■ Your goal
Look for the word "turquoise" in the entries and copy each line where it appears.
=== Section Start ===
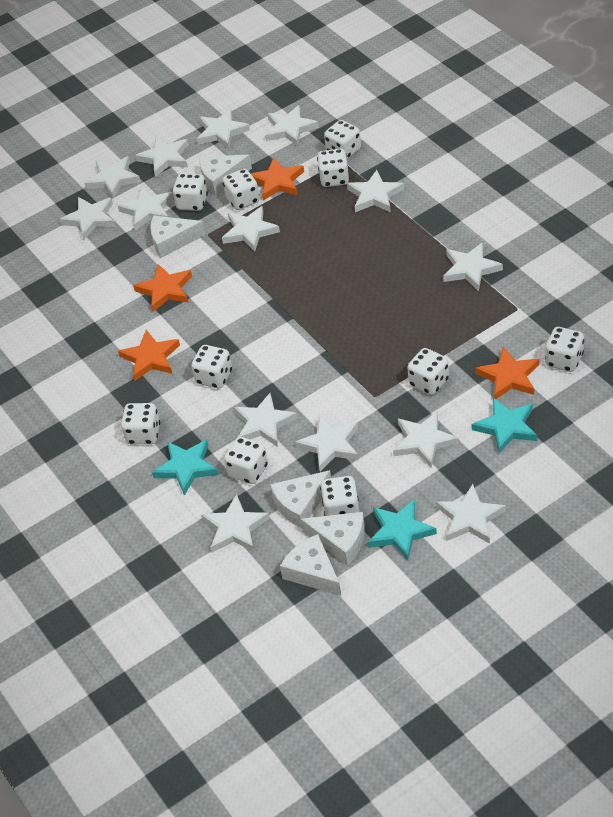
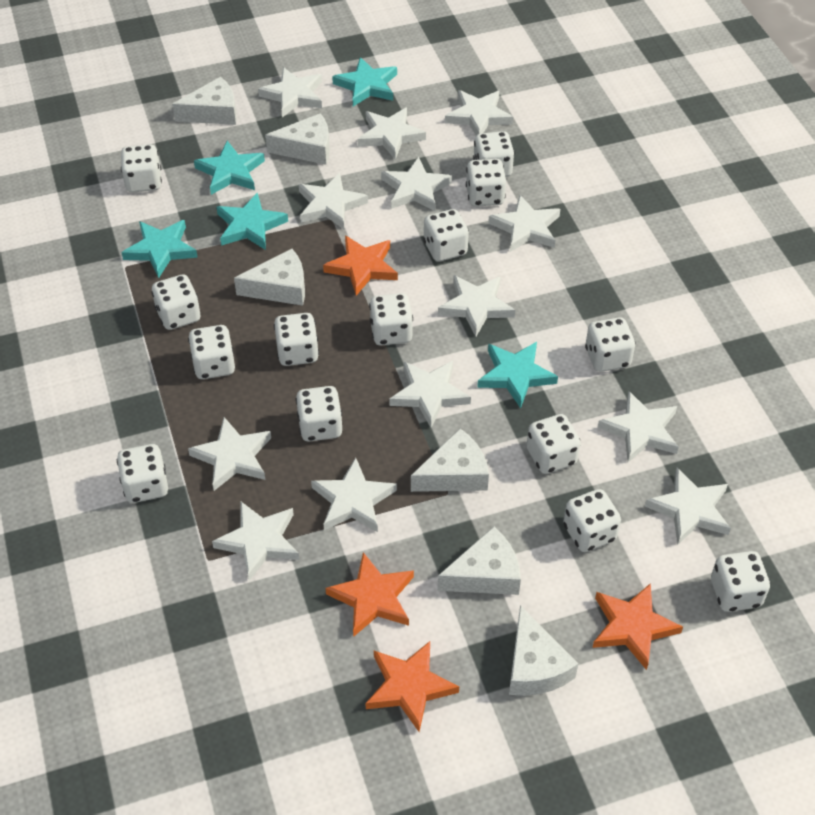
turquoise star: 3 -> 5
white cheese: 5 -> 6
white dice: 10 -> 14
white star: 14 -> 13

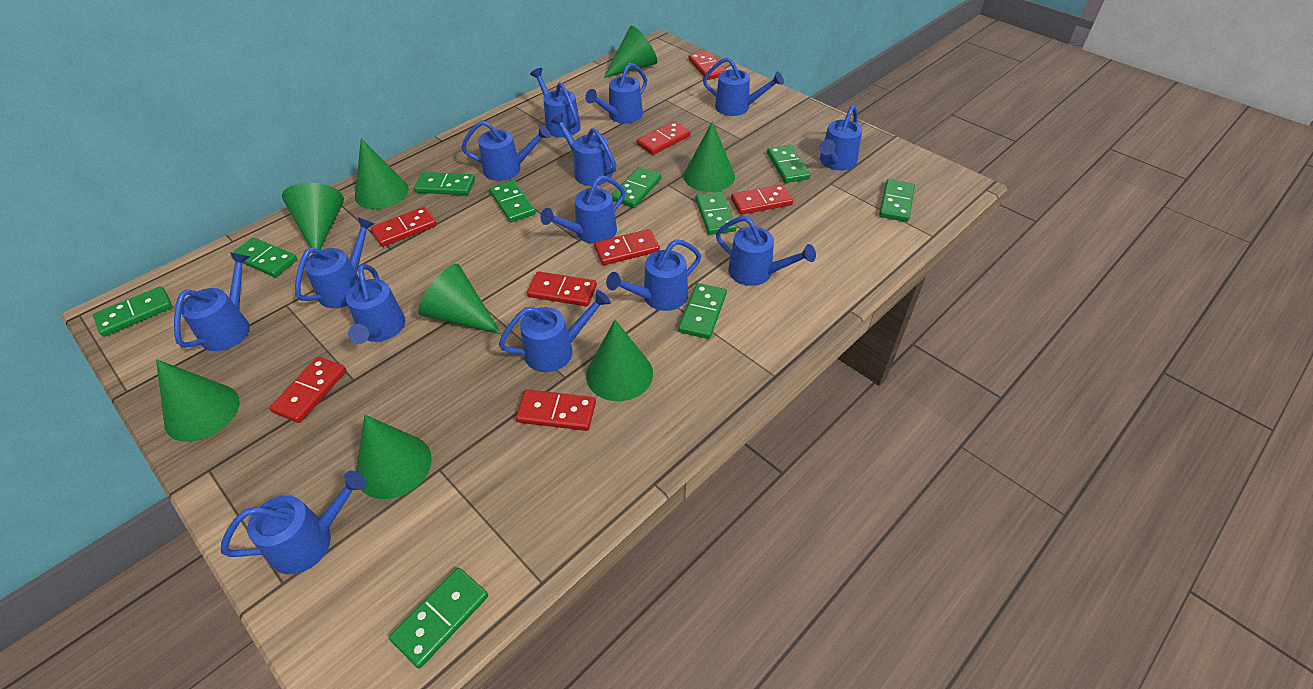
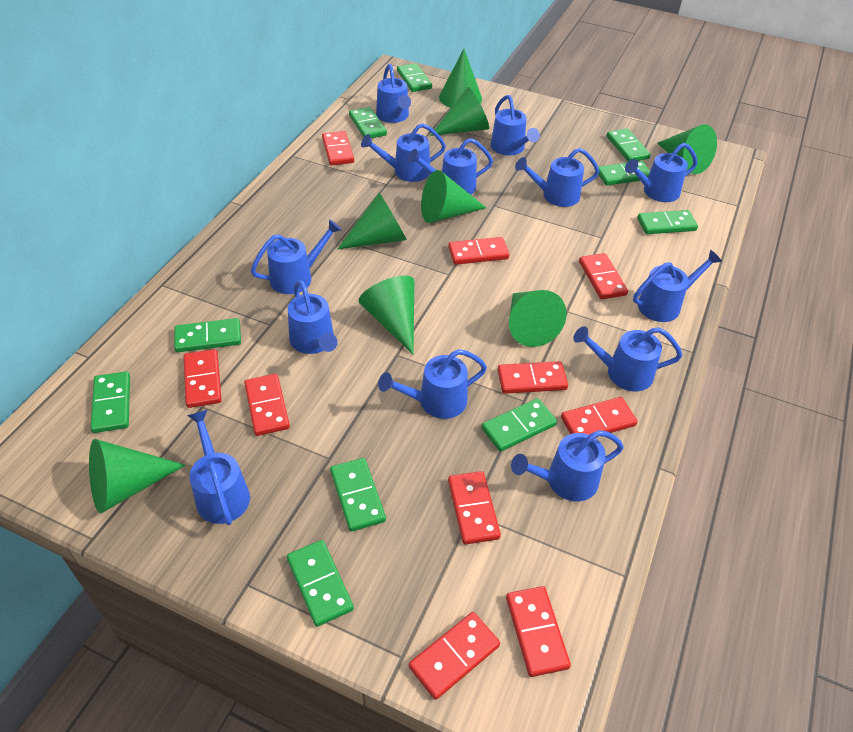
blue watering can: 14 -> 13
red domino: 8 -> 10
=== Section End ===
=== Section Start ===
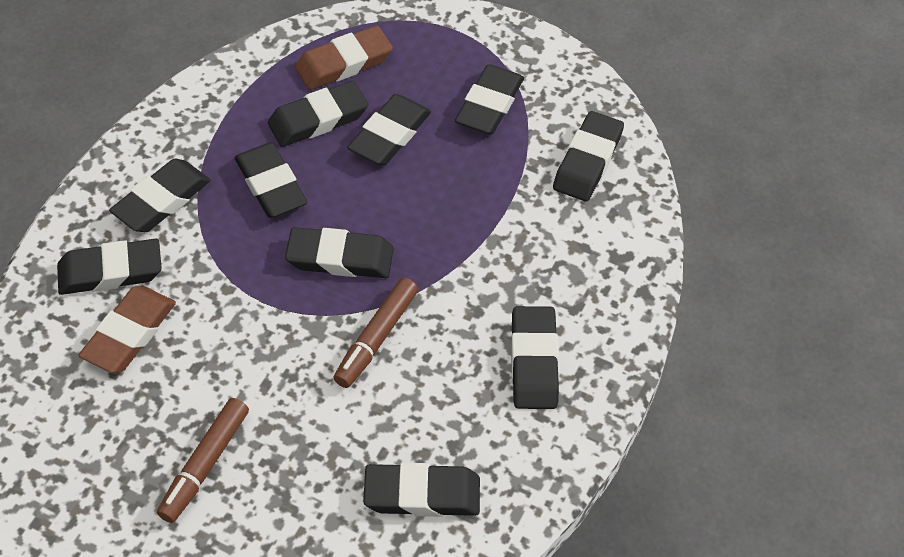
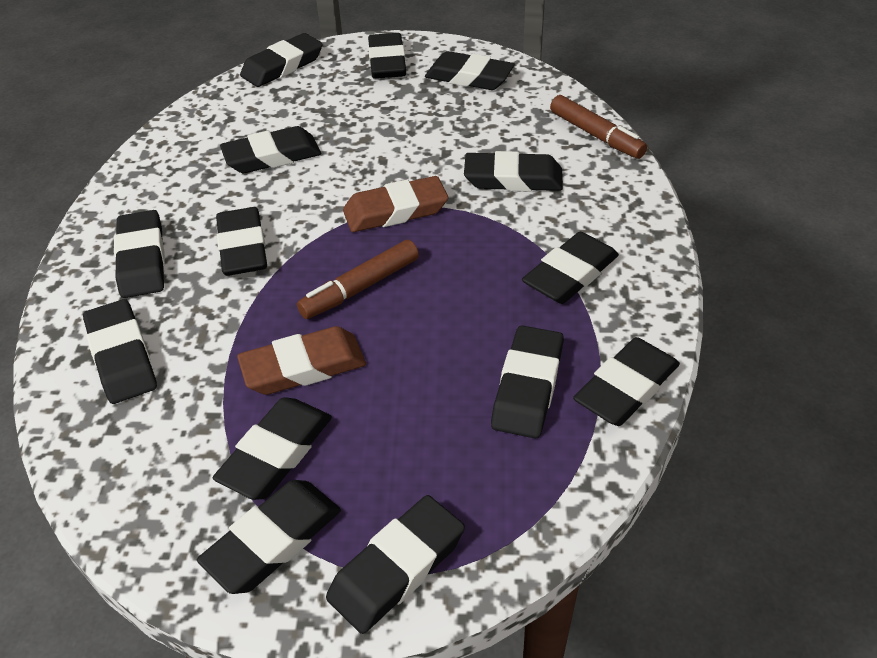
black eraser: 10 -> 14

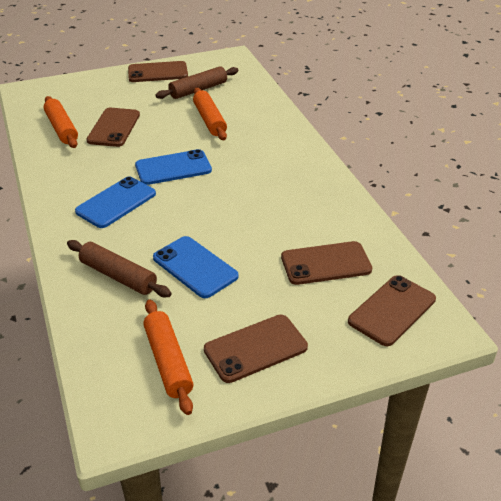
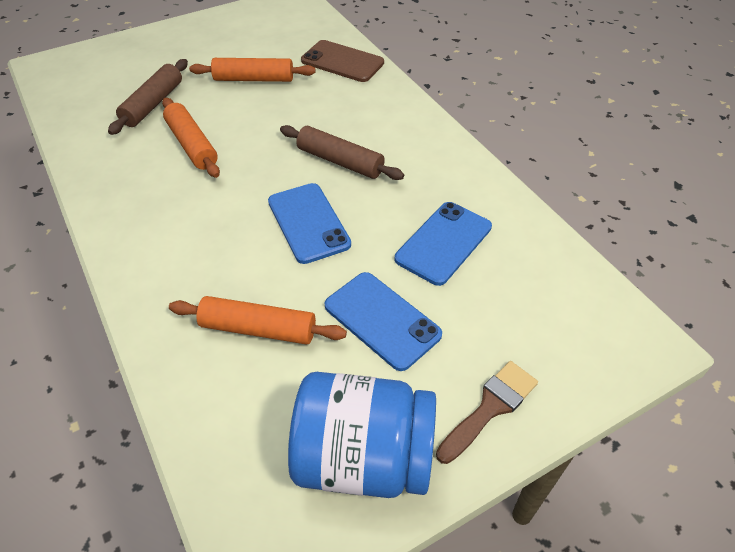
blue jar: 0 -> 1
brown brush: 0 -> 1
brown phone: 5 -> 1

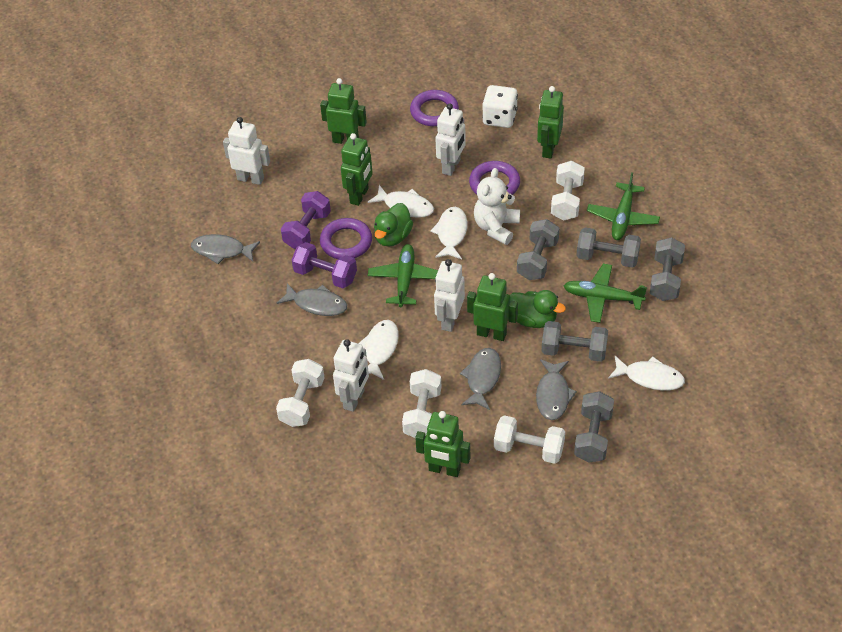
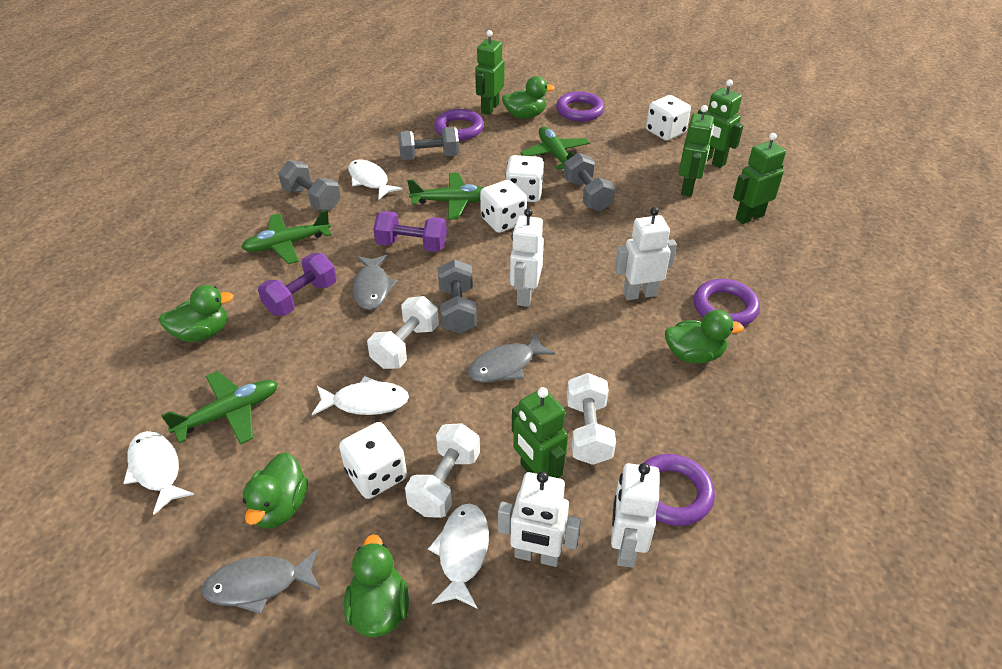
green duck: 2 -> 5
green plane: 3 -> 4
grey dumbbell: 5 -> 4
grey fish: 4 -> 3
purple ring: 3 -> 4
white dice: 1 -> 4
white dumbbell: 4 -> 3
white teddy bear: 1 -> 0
=== Section End ===
=== Section Start ===
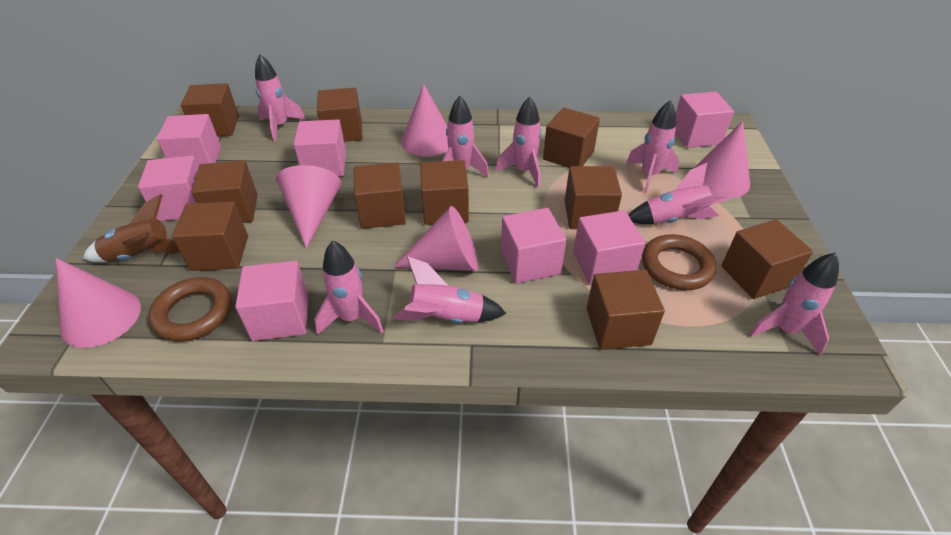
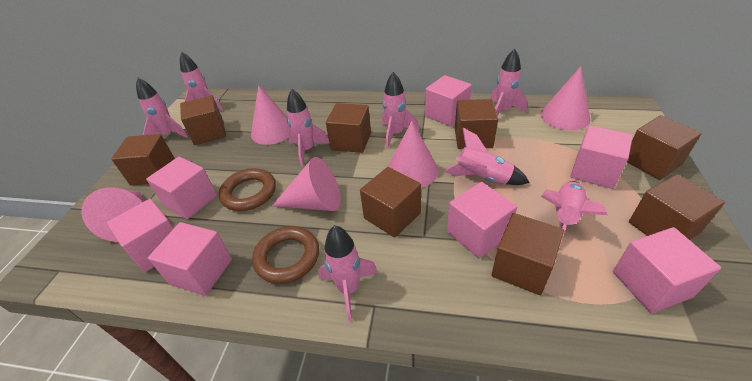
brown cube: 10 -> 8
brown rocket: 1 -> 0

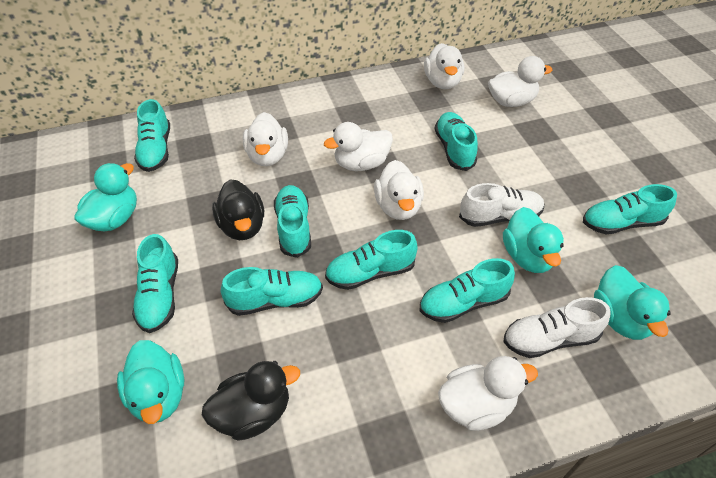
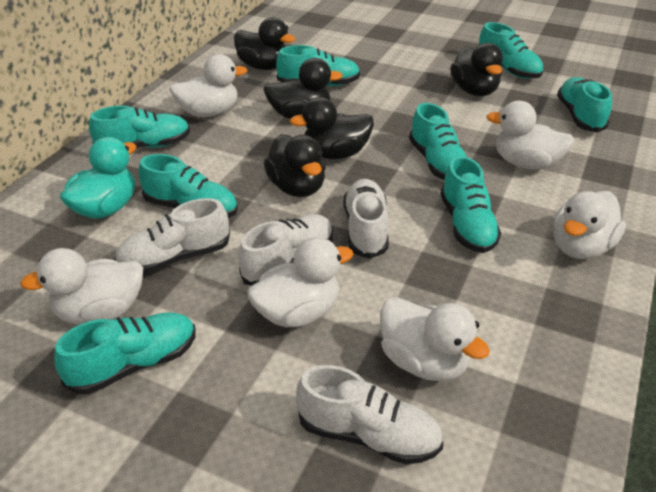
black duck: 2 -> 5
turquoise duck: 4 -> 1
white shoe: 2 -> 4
=== Section End ===
■ Response
turquoise star: 3 -> 5
turquoise duck: 4 -> 1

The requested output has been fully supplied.